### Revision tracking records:
***

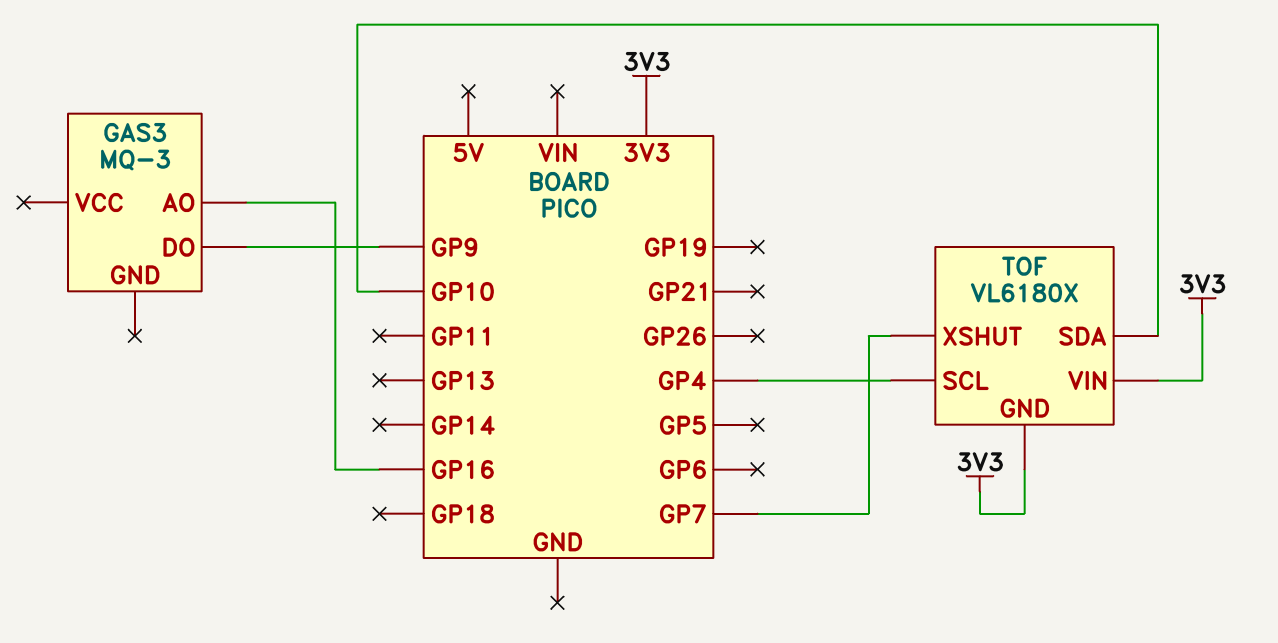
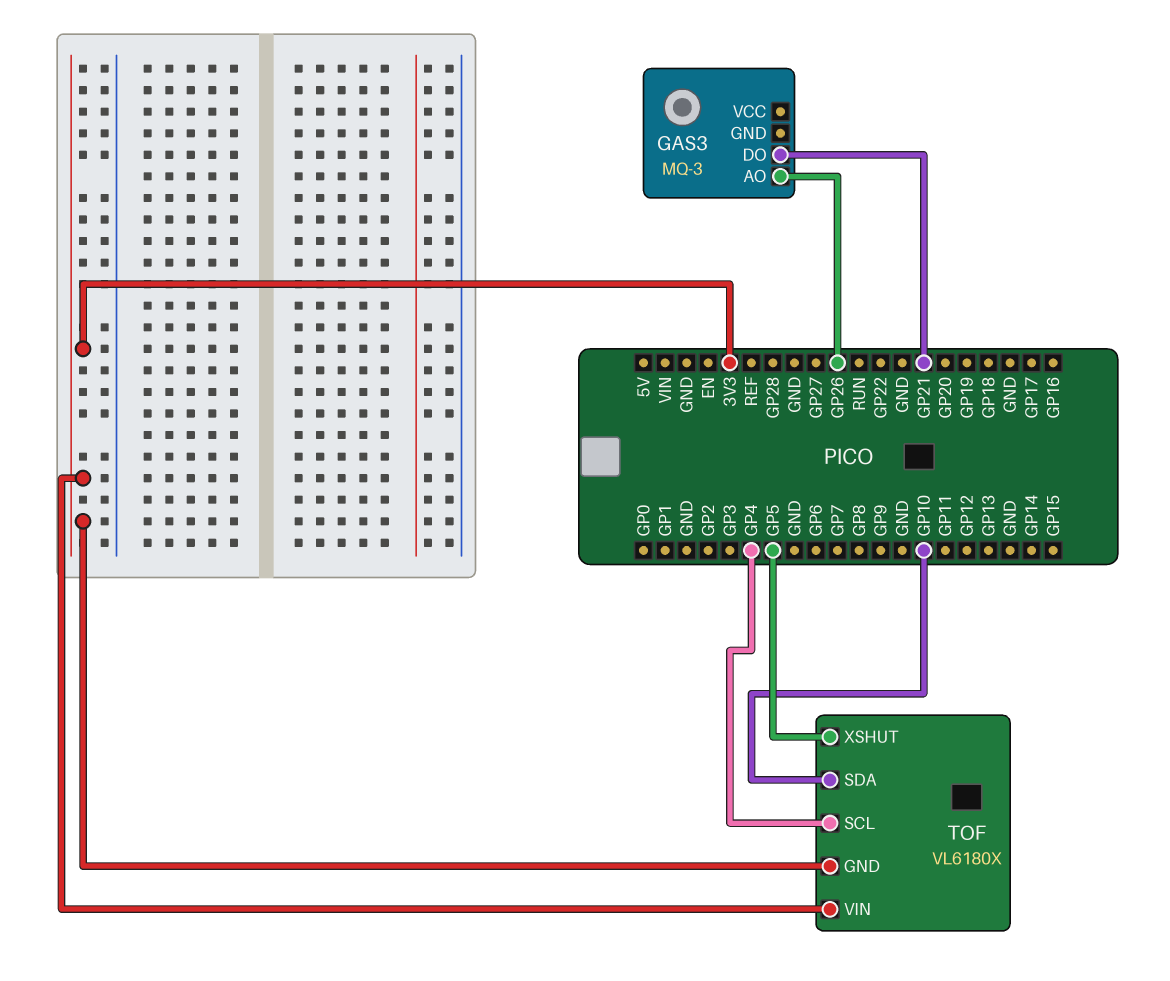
GAS3 pin AO: GP16 -> GP26
GAS3 pin DO: GP9 -> GP21
TOF pin XSHUT: GP7 -> GP5

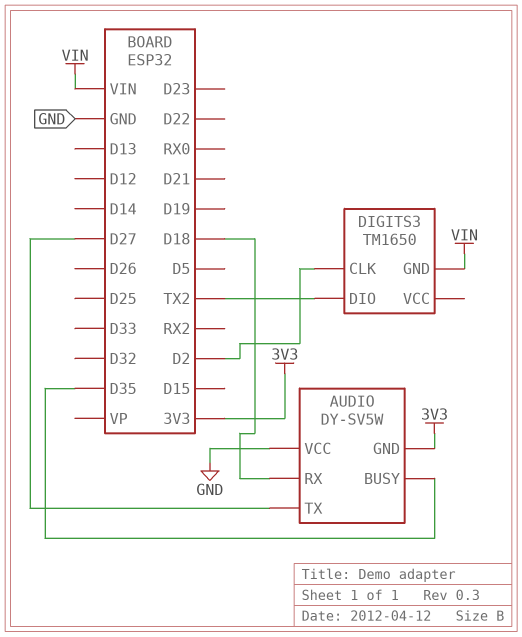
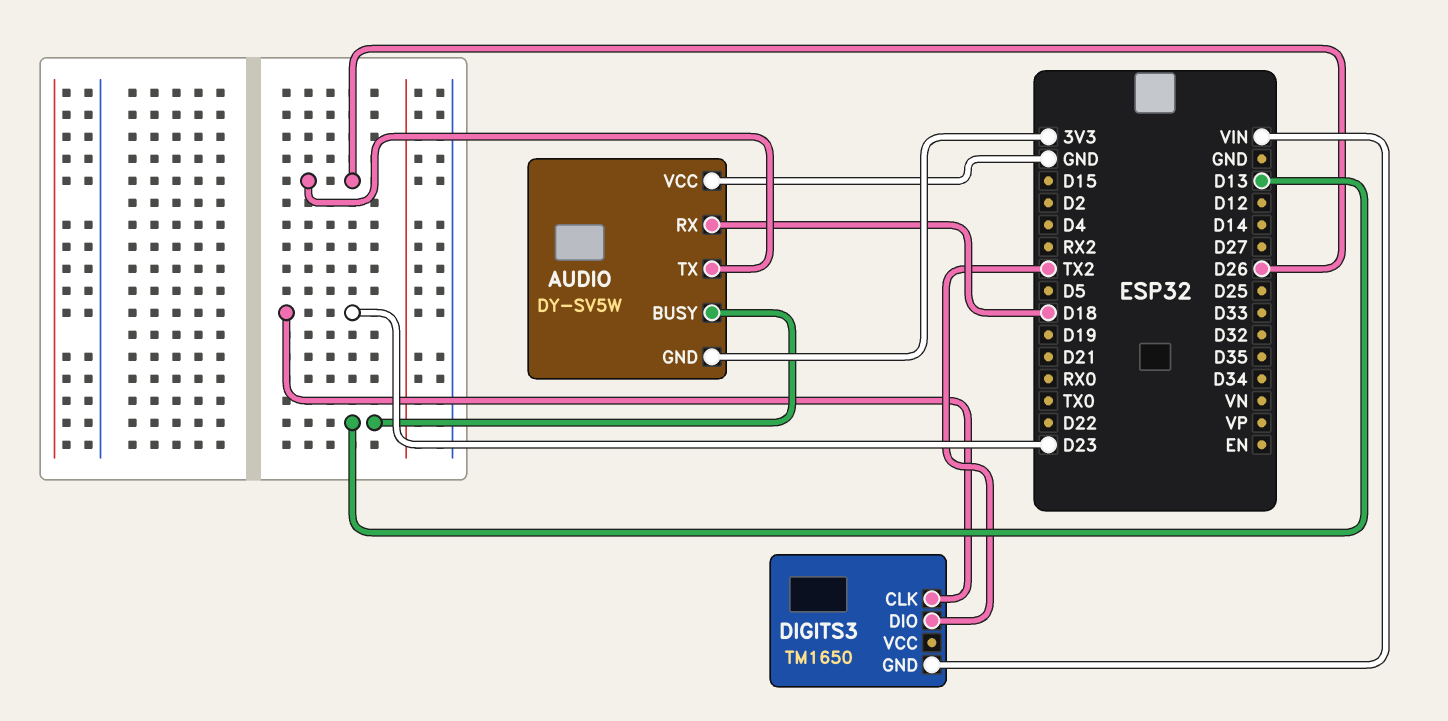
AUDIO pin BUSY: D35 -> D13
AUDIO pin TX: D27 -> D26
DIGITS3 pin CLK: D2 -> D23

***

### Requirement:
Transcribe each entry precisely as given, leaving the pictures out.

### Solution for this problem:
GAS3 pin AO: GP16 -> GP26
GAS3 pin DO: GP9 -> GP21
TOF pin XSHUT: GP7 -> GP5

AUDIO pin BUSY: D35 -> D13
AUDIO pin TX: D27 -> D26
DIGITS3 pin CLK: D2 -> D23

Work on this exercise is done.